═════ RECORD SET ═════

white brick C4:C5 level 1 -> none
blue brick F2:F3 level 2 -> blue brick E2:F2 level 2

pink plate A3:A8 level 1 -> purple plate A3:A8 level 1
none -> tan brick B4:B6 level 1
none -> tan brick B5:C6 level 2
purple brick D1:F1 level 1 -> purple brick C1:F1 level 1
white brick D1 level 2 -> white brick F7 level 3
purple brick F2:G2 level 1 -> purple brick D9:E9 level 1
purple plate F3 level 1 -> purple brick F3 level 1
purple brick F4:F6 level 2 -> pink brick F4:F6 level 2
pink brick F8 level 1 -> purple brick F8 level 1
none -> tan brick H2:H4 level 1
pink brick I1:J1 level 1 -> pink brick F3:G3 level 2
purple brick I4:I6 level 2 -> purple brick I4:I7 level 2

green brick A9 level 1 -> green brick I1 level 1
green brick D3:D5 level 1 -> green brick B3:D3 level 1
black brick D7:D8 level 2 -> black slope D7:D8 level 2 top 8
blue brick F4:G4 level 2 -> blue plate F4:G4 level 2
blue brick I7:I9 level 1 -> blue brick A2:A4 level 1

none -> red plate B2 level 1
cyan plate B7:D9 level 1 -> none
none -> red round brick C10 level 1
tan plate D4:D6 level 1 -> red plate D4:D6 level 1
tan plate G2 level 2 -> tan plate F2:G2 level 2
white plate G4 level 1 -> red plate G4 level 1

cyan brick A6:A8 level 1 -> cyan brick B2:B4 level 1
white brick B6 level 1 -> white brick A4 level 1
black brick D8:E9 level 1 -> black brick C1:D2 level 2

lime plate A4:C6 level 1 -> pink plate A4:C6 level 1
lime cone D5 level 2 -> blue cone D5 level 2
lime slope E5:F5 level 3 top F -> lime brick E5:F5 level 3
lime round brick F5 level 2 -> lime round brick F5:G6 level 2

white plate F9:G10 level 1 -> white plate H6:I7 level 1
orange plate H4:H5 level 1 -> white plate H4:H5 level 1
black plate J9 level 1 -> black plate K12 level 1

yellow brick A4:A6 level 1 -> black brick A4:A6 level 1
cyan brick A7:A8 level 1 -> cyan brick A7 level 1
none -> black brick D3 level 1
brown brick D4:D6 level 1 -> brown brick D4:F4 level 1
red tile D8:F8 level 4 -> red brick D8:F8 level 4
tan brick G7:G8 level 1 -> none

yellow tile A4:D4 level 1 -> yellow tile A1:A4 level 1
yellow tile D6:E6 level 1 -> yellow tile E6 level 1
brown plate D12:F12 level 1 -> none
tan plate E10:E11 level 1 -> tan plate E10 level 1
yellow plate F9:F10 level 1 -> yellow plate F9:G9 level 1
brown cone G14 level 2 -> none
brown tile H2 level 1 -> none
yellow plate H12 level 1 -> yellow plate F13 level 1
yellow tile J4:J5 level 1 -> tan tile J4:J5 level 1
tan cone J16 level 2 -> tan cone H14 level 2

═════

*WHAT YOU SHOULD DO:* Please copy the lines in the records above between the one holding "lime plate A4:C6" and the one holding "white plate F9:G10", inclusive, exactly and with no other line.

*COMPLETED TASK:*
lime plate A4:C6 level 1 -> pink plate A4:C6 level 1
lime cone D5 level 2 -> blue cone D5 level 2
lime slope E5:F5 level 3 top F -> lime brick E5:F5 level 3
lime round brick F5 level 2 -> lime round brick F5:G6 level 2

white plate F9:G10 level 1 -> white plate H6:I7 level 1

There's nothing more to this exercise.